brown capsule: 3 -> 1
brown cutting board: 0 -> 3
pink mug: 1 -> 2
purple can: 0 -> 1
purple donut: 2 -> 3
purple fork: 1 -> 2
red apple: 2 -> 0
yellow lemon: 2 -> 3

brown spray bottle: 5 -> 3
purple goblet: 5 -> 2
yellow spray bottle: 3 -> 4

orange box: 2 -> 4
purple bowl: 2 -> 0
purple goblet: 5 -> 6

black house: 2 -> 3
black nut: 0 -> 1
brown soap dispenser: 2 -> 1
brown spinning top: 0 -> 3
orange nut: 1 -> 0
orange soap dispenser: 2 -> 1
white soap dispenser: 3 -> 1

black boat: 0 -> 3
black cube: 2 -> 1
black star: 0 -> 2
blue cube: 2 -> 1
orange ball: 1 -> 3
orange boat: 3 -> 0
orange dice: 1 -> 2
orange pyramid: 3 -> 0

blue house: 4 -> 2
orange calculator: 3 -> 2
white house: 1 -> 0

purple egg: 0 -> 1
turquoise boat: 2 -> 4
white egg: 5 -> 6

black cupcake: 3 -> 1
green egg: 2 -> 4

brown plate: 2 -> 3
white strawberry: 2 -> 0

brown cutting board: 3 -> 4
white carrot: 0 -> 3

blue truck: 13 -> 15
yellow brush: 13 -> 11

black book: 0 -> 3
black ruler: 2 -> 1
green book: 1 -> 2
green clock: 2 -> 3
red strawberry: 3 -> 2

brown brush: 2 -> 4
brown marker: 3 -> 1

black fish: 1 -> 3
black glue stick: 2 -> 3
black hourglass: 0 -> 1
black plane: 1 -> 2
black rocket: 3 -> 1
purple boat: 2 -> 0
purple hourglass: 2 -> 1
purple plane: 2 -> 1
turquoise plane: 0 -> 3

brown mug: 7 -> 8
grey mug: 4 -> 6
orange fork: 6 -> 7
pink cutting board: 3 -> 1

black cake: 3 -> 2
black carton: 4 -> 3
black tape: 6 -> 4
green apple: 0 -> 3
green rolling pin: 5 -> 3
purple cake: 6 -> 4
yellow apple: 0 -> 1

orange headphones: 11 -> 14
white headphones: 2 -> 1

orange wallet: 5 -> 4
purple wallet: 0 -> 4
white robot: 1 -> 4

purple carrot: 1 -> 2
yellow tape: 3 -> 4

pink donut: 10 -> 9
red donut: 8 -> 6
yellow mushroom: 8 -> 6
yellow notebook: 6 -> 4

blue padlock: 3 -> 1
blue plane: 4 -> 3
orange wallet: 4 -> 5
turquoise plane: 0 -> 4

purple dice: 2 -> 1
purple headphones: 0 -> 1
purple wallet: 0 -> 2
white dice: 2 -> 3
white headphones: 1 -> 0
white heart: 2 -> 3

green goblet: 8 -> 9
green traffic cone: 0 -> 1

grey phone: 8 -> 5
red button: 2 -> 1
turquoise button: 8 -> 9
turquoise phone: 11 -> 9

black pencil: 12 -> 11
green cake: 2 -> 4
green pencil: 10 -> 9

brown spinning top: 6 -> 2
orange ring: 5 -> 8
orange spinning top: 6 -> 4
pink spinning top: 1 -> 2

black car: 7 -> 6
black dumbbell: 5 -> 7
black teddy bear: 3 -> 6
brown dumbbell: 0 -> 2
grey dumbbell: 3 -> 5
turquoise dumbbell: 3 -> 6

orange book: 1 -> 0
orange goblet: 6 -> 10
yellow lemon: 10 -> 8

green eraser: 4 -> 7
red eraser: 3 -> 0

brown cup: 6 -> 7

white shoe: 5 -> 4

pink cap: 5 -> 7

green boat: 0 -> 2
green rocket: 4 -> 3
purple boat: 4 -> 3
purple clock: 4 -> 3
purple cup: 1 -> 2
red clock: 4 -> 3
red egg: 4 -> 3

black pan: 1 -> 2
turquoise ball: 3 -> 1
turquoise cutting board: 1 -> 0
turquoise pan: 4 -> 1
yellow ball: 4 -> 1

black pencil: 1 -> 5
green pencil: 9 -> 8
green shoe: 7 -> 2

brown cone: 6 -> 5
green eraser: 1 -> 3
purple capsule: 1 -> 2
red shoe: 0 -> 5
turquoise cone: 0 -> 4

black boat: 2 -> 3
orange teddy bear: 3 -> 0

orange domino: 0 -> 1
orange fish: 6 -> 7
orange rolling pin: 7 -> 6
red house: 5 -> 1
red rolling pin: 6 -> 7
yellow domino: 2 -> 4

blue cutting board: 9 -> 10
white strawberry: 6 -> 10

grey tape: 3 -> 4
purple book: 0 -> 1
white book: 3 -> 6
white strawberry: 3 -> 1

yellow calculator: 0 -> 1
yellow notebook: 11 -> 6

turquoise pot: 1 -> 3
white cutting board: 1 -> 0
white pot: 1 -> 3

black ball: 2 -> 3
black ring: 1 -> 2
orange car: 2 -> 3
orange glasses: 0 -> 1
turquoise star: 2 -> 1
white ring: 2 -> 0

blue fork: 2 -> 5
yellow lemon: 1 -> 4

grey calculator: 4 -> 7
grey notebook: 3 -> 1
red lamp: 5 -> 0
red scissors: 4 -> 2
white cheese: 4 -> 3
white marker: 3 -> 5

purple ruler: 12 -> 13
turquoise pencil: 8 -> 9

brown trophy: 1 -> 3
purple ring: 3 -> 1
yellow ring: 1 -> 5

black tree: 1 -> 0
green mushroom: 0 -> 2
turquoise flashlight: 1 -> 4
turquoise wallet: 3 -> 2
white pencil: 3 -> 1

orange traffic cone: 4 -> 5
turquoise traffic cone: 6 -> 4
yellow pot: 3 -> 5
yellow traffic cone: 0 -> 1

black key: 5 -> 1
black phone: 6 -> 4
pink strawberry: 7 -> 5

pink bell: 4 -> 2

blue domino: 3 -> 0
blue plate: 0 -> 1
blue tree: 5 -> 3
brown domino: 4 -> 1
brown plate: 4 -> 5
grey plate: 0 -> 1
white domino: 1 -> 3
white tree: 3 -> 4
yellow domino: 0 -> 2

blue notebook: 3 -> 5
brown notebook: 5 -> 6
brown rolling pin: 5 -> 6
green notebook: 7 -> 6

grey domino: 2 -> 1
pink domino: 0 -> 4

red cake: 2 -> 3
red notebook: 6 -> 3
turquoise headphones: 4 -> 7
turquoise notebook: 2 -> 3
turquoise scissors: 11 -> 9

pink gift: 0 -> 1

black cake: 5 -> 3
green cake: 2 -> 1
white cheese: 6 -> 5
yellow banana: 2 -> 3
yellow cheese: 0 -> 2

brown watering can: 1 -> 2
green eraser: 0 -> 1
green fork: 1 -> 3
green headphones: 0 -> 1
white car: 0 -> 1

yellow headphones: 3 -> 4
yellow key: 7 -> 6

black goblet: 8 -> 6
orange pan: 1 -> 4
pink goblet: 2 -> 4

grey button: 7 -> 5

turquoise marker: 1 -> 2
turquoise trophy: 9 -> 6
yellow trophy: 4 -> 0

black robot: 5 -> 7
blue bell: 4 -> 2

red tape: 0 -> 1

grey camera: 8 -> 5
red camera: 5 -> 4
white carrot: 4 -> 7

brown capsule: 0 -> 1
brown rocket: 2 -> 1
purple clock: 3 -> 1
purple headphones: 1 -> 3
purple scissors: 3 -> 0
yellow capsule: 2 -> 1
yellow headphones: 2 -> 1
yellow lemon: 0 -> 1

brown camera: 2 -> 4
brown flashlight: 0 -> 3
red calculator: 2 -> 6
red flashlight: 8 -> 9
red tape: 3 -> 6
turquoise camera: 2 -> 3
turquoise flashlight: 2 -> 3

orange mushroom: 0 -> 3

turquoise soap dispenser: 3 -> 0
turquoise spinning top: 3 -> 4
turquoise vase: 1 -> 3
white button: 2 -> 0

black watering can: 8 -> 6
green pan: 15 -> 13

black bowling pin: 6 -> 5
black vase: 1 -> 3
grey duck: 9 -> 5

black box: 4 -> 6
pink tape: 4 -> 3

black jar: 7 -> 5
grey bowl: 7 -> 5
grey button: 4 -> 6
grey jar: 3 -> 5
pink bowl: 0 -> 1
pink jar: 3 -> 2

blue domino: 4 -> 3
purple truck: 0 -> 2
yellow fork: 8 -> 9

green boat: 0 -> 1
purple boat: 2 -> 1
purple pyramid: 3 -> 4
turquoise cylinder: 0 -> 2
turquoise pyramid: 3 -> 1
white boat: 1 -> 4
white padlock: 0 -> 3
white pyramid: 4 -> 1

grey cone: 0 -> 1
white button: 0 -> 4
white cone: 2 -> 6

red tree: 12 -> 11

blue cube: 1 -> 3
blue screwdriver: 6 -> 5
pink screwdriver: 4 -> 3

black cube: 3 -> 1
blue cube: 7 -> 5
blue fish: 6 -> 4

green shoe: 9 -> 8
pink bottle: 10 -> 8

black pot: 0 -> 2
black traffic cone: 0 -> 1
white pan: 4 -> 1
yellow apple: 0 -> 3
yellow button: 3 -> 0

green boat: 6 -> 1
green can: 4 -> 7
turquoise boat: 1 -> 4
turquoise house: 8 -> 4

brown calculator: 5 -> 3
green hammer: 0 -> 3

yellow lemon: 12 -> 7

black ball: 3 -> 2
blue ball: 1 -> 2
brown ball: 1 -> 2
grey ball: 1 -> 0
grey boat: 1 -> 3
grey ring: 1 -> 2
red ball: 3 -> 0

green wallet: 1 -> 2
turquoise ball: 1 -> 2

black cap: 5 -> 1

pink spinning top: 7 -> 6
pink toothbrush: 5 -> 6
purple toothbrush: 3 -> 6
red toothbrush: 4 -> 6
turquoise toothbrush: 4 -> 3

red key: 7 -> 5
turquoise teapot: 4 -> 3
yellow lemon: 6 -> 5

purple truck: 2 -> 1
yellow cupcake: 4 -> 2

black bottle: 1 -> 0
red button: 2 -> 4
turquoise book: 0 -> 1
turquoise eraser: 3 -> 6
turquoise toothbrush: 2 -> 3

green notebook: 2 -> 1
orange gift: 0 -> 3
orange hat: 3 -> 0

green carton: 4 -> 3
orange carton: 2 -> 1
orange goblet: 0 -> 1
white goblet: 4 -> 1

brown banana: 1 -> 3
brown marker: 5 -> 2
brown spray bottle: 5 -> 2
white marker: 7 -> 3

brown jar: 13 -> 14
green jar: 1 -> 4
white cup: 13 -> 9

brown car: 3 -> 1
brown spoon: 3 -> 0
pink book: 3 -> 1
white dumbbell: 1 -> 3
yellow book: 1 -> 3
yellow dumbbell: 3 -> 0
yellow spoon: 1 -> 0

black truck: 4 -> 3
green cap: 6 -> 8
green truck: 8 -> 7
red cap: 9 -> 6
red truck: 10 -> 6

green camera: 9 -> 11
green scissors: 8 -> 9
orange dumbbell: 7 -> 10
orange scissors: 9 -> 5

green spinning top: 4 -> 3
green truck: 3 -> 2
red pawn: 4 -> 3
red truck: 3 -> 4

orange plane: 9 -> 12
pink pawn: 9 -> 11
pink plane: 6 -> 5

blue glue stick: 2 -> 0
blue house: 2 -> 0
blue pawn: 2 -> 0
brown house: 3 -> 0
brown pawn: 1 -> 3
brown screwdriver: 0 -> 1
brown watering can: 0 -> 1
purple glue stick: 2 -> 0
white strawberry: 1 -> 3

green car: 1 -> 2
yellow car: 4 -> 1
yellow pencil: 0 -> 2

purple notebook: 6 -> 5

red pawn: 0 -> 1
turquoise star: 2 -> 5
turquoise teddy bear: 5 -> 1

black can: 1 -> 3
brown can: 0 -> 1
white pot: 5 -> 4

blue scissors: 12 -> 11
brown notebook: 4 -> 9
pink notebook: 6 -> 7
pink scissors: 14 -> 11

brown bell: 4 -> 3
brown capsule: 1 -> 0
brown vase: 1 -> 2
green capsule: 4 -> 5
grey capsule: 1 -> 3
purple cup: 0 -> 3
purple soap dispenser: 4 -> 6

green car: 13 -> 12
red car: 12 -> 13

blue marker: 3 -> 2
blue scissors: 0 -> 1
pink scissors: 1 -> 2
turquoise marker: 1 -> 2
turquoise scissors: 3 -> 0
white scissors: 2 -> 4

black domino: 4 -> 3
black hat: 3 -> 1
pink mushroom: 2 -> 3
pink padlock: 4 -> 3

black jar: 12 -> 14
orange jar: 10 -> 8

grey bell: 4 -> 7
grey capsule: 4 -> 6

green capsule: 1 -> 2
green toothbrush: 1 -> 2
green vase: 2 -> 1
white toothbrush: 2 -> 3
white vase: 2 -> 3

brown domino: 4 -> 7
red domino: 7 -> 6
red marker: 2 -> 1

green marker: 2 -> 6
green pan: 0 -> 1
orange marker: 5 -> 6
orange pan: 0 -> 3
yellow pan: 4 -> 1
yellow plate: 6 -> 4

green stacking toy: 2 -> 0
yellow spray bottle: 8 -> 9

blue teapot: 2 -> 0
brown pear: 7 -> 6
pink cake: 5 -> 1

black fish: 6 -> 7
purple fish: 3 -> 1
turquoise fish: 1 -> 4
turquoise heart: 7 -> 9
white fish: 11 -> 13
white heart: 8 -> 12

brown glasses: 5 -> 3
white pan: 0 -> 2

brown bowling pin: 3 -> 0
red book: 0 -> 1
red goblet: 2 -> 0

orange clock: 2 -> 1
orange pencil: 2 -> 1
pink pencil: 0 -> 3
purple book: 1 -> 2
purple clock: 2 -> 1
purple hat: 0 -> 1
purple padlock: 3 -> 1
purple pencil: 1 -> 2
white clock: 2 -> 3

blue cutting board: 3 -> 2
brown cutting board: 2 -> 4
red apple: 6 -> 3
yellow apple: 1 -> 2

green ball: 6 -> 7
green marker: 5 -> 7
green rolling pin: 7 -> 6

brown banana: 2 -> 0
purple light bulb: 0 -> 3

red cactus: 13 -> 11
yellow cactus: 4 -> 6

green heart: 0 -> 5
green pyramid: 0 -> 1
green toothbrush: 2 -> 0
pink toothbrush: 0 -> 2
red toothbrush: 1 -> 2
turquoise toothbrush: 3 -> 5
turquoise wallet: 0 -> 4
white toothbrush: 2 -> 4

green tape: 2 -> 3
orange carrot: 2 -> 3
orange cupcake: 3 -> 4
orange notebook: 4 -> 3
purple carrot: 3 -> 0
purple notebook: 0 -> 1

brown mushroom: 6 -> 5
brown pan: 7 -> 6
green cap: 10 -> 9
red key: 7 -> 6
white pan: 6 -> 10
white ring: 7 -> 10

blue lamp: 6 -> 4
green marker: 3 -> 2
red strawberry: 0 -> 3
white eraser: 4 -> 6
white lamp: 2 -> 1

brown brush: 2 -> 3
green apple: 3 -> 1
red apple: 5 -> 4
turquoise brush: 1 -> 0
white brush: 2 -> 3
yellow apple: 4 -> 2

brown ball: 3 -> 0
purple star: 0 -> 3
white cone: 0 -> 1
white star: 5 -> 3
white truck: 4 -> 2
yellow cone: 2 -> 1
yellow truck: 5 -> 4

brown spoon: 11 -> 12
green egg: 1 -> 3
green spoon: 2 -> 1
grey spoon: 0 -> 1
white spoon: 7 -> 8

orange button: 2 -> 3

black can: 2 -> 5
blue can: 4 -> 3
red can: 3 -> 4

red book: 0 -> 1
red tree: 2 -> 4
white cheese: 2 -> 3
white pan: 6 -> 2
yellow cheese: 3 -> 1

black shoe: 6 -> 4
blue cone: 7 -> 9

__What to do__
In the listing above, find the line containing "white button: 0 -> 4" and the line containing "grey ball: 1 -> 0". Output them and every line between, exactly, and nothing else.

__The completed task__
white button: 0 -> 4
white cone: 2 -> 6

red tree: 12 -> 11

blue cube: 1 -> 3
blue screwdriver: 6 -> 5
pink screwdriver: 4 -> 3

black cube: 3 -> 1
blue cube: 7 -> 5
blue fish: 6 -> 4

green shoe: 9 -> 8
pink bottle: 10 -> 8

black pot: 0 -> 2
black traffic cone: 0 -> 1
white pan: 4 -> 1
yellow apple: 0 -> 3
yellow button: 3 -> 0

green boat: 6 -> 1
green can: 4 -> 7
turquoise boat: 1 -> 4
turquoise house: 8 -> 4

brown calculator: 5 -> 3
green hammer: 0 -> 3

yellow lemon: 12 -> 7

black ball: 3 -> 2
blue ball: 1 -> 2
brown ball: 1 -> 2
grey ball: 1 -> 0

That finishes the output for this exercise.